== DATA LISTING

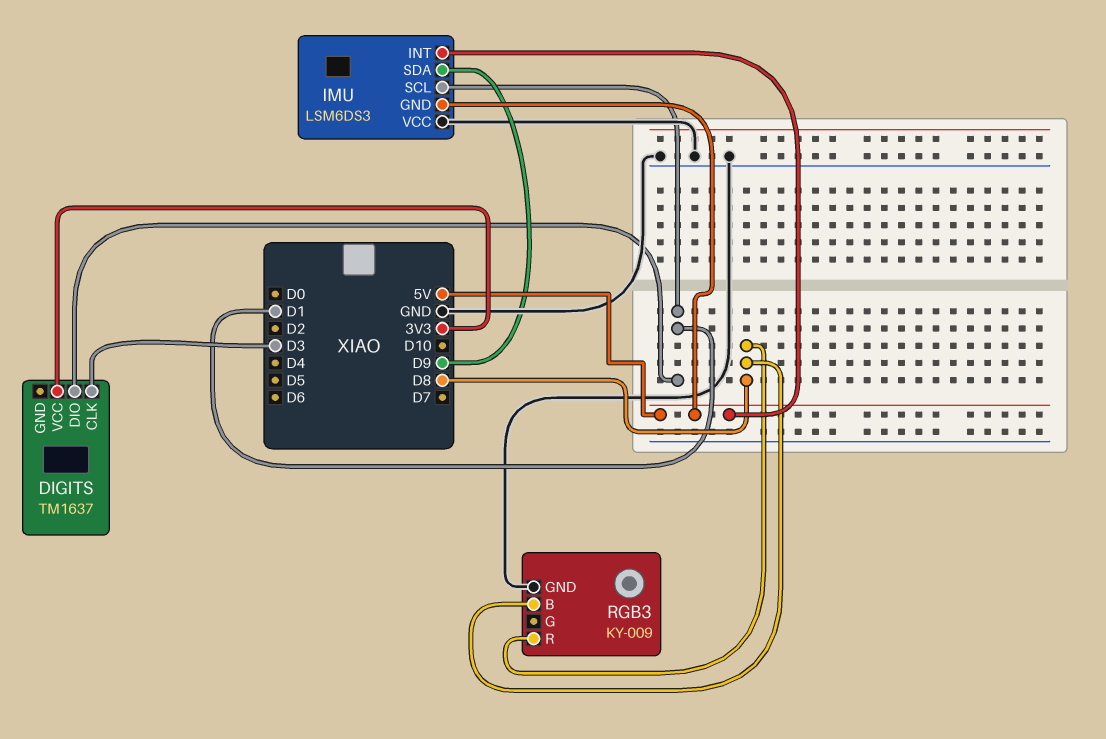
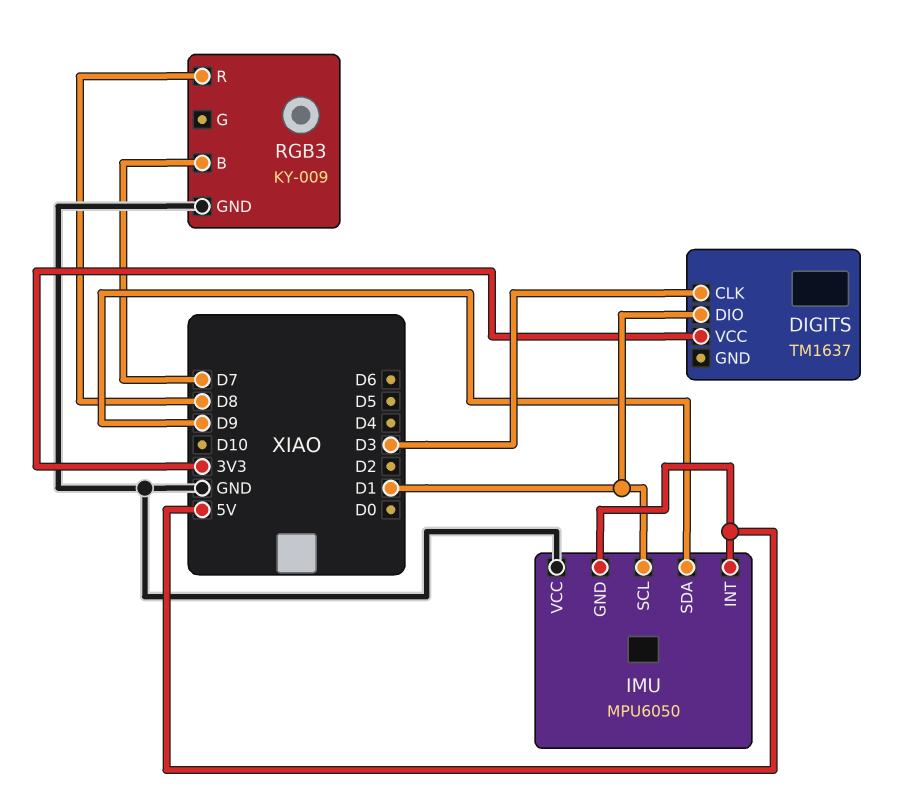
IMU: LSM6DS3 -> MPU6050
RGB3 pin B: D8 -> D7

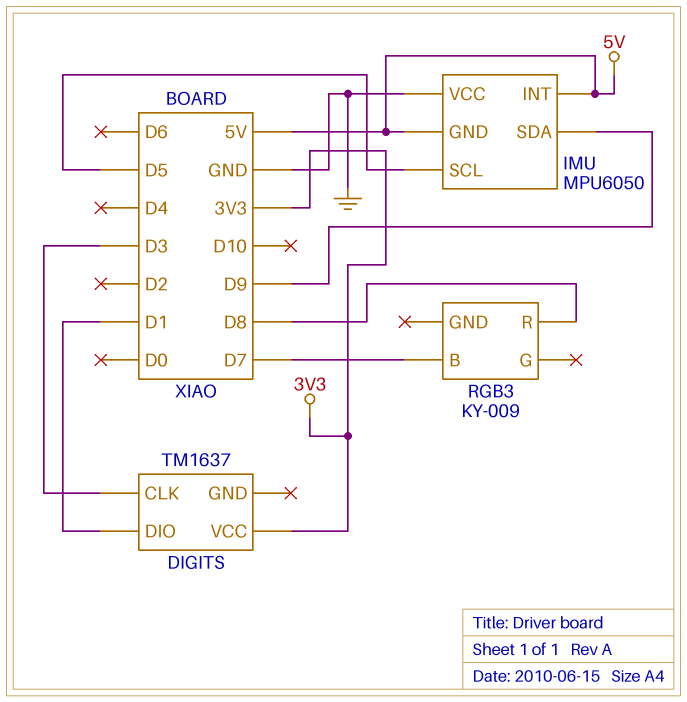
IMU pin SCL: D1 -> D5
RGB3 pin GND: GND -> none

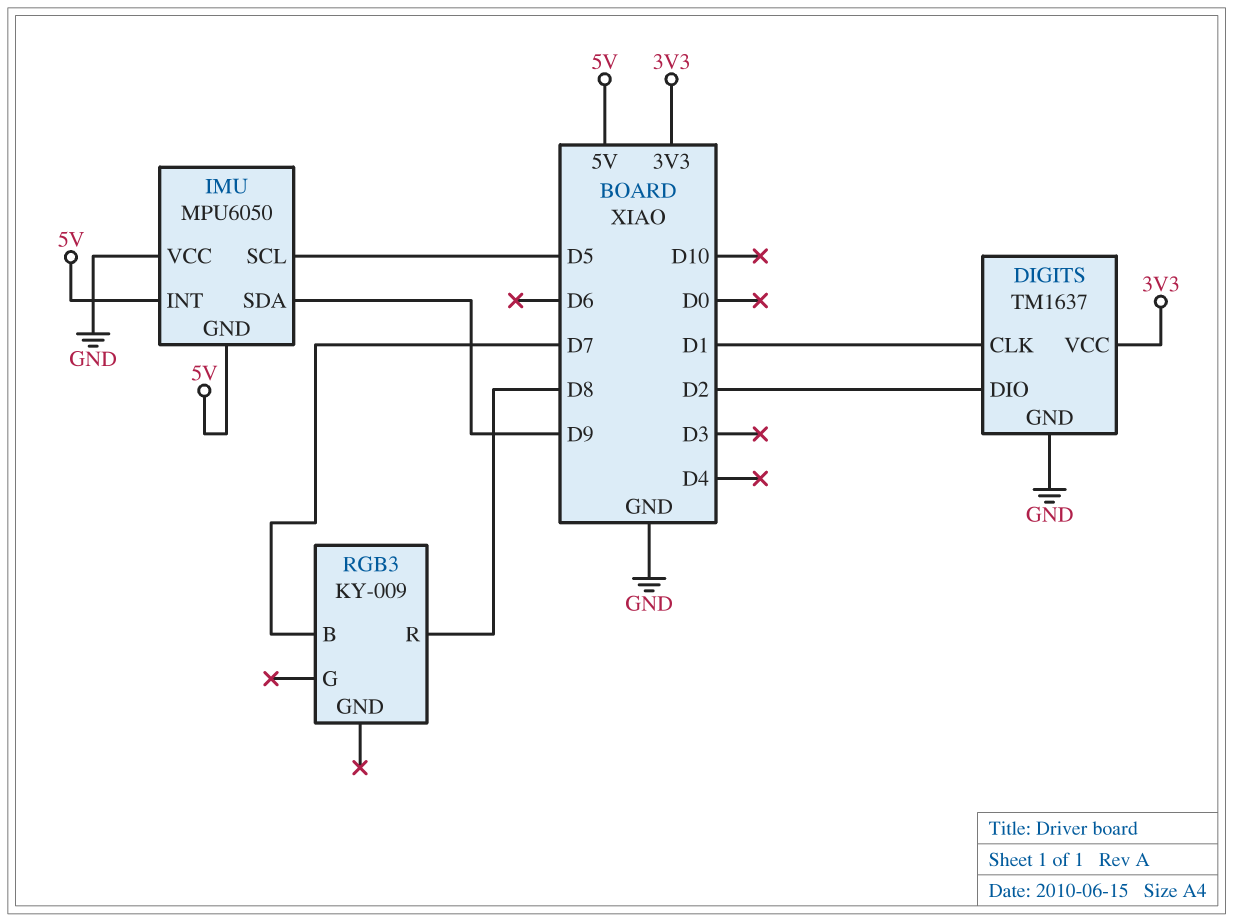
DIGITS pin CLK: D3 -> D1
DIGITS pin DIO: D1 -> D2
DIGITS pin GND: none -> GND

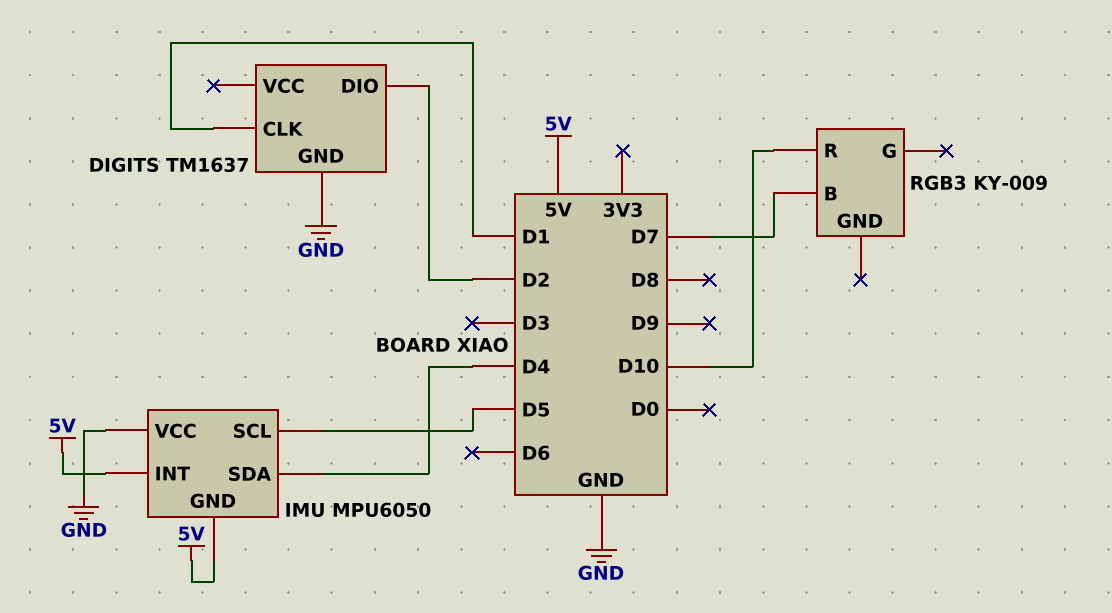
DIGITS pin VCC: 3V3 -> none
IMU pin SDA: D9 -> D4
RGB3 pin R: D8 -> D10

====

▸ WHAT YOU ARE ASKED TO DO: With the pictures removed, please retype each record exactly.

▸ YOUR RESPONSE:
IMU: LSM6DS3 -> MPU6050
RGB3 pin B: D8 -> D7

IMU pin SCL: D1 -> D5
RGB3 pin GND: GND -> none

DIGITS pin CLK: D3 -> D1
DIGITS pin DIO: D1 -> D2
DIGITS pin GND: none -> GND

DIGITS pin VCC: 3V3 -> none
IMU pin SDA: D9 -> D4
RGB3 pin R: D8 -> D10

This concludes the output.